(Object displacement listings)
※

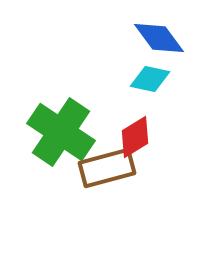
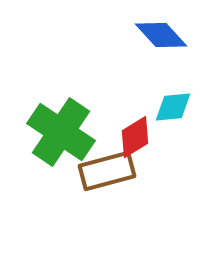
blue diamond: moved 2 px right, 3 px up; rotated 6 degrees counterclockwise
cyan diamond: moved 23 px right, 28 px down; rotated 18 degrees counterclockwise
brown rectangle: moved 3 px down
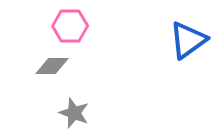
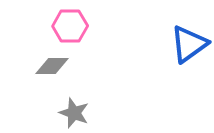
blue triangle: moved 1 px right, 4 px down
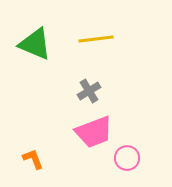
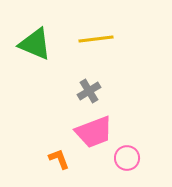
orange L-shape: moved 26 px right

※

**Description of the task**
Please output the data above exactly as given, omitting every picture.

**Completed task**
blue diamond: moved 2 px right, 3 px up; rotated 6 degrees counterclockwise
cyan diamond: moved 23 px right, 28 px down; rotated 18 degrees counterclockwise
brown rectangle: moved 3 px down
blue triangle: moved 1 px right, 4 px down
orange L-shape: moved 26 px right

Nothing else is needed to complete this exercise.